# [About this exercise]
Search the material for the string "latchkey", then return every line where it is found.

# [Available data]
= = = = =
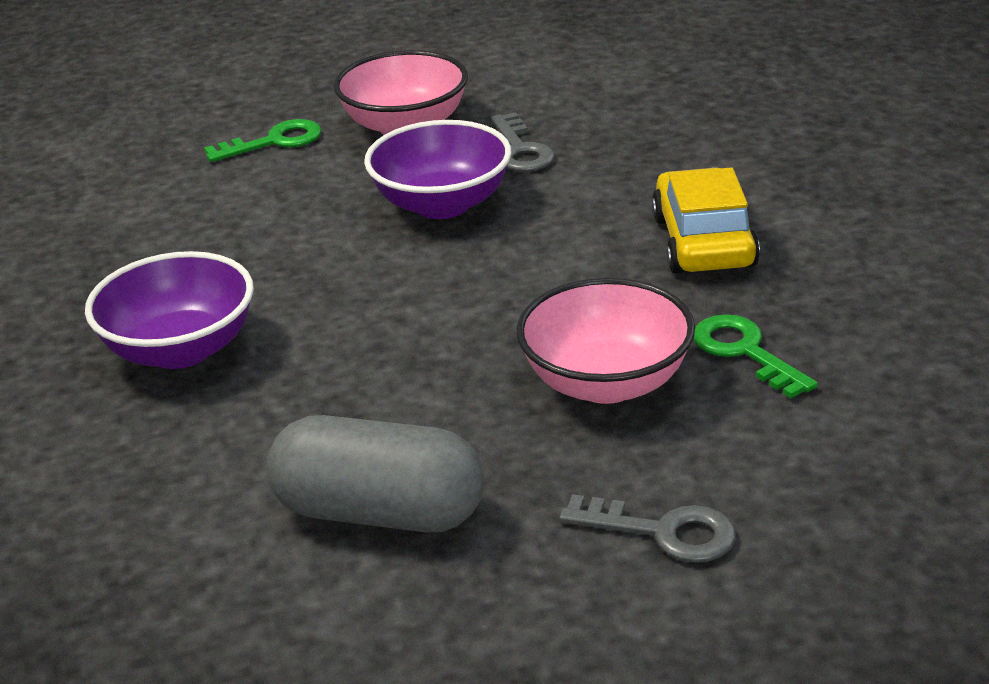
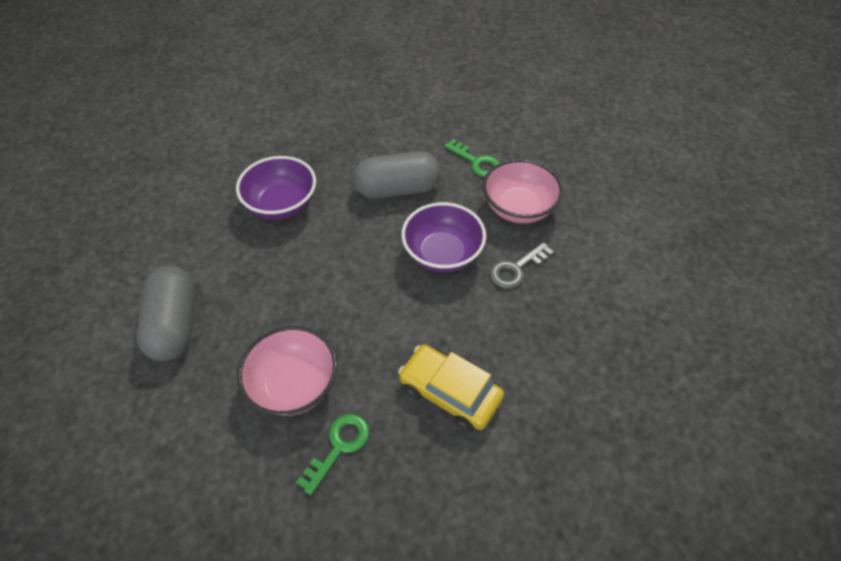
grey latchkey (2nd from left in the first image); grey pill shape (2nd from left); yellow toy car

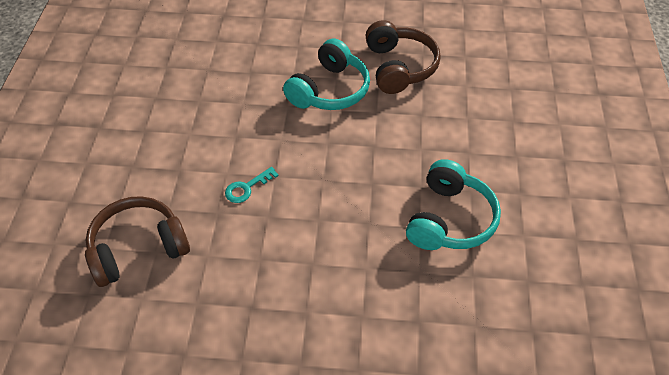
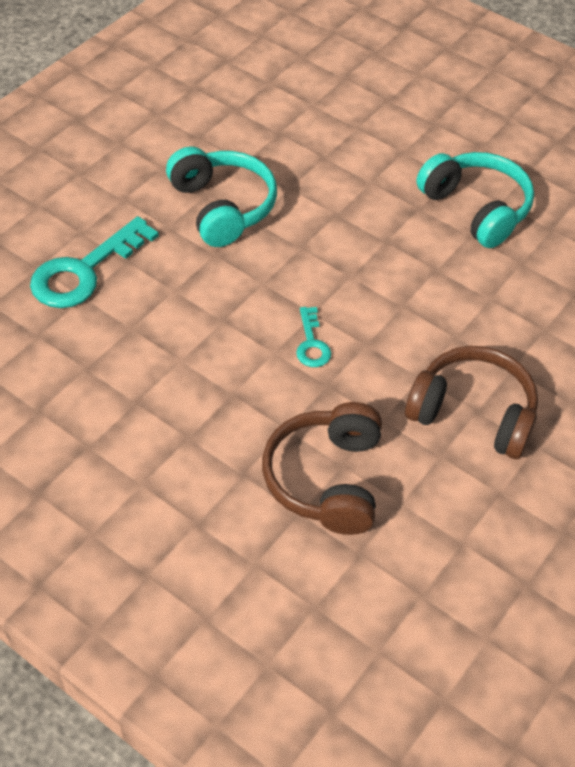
aqua latchkey (1st from left); dark brown over-ear headphones (2nd from left)

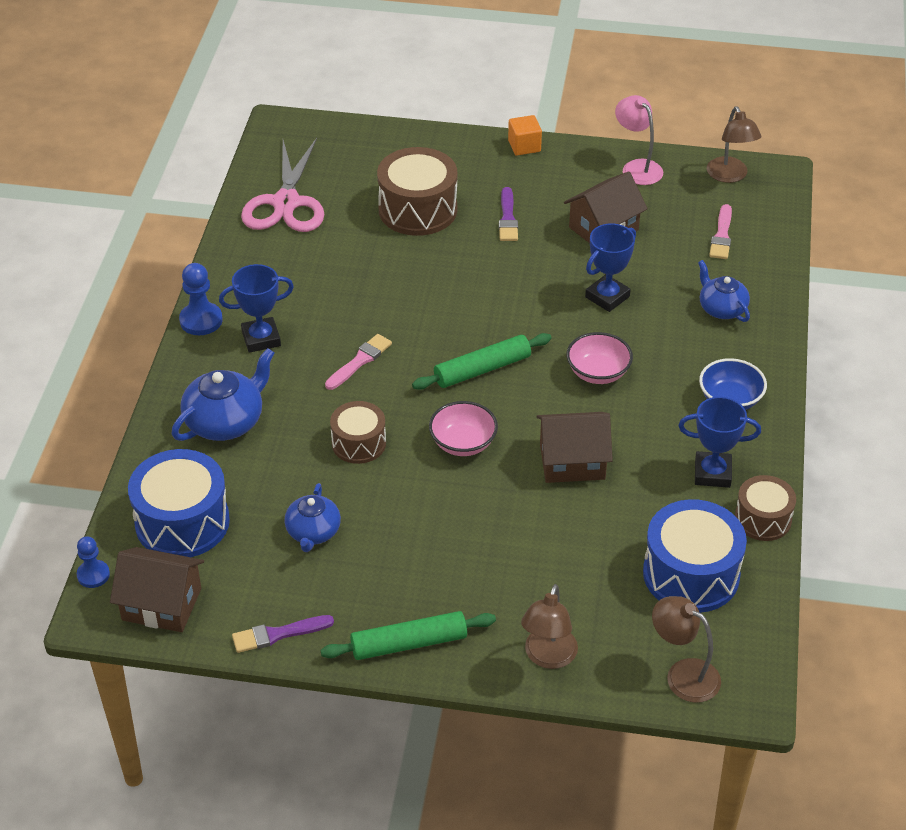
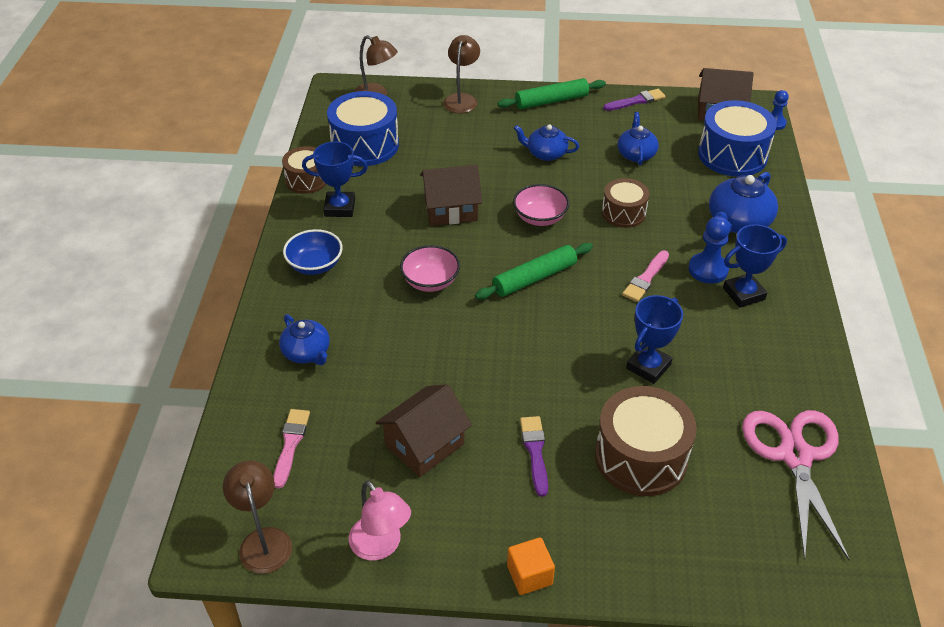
blue tea pot (2nd from left); blue chess pawn (1st from left); blue trophy (2nd from left)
= = = = =
# [Written solution]
grey latchkey (2nd from left in the first image); grey pill shape (2nd from left); yellow toy car
aqua latchkey (1st from left); dark brown over-ear headphones (2nd from left)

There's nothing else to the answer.